(Object tracking records)
* * * * * * * * *

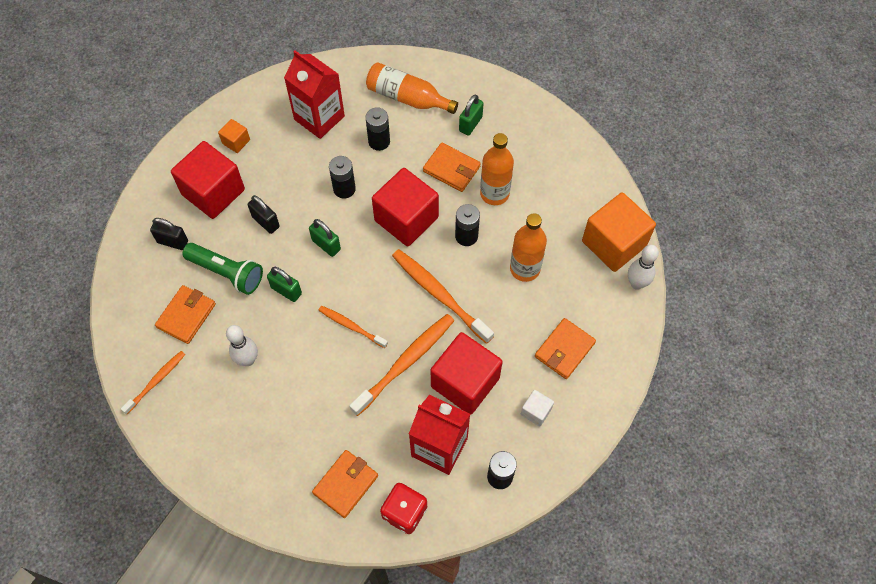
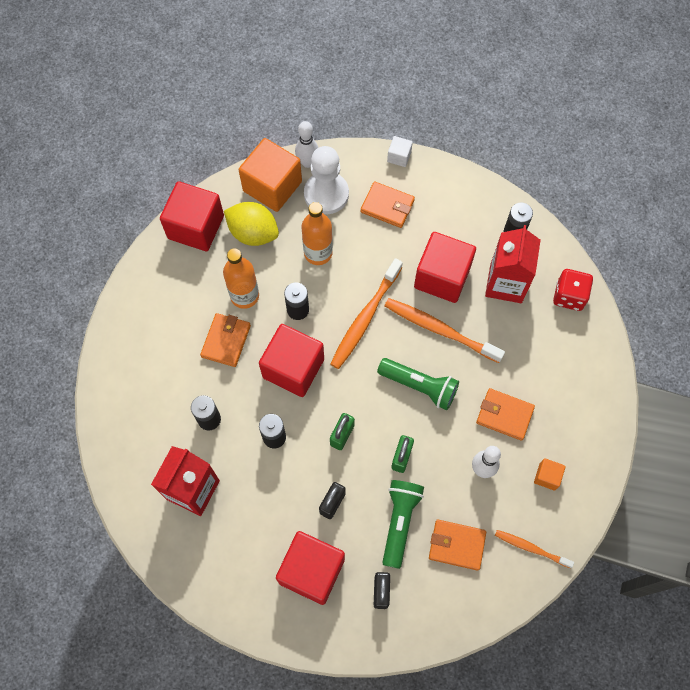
camera: 105 degrees left, 5 degrees up
(236, 142) = (243, 569): orange cube -> orange cube (547, 476)
(345, 484) = (563, 348): orange wallet -> orange wallet (504, 415)
(351, 326) = (419, 386): orange toothbrush -> green flashlight
(407, 98) = (147, 405): orange bottle -> none
(470, 124) = (168, 336): green padlock -> none
(536, 411) = (449, 217): white cube -> white cube (399, 157)
(562, 215) = (253, 233): none -> yellow lemon
(581, 166) = (196, 227): none -> red cube
(593, 292) = (326, 194): none -> white pawn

* * * * * * * * *

__PROBLEM DETAILS__:
All lines from the one with "(407, 98) = (147, 405): orange bottle -> none" through the end of the records need to be copied exactly, and no other lines.

__ANSWER TO THIS PROBLEM__:
(407, 98) = (147, 405): orange bottle -> none
(470, 124) = (168, 336): green padlock -> none
(536, 411) = (449, 217): white cube -> white cube (399, 157)
(562, 215) = (253, 233): none -> yellow lemon
(581, 166) = (196, 227): none -> red cube
(593, 292) = (326, 194): none -> white pawn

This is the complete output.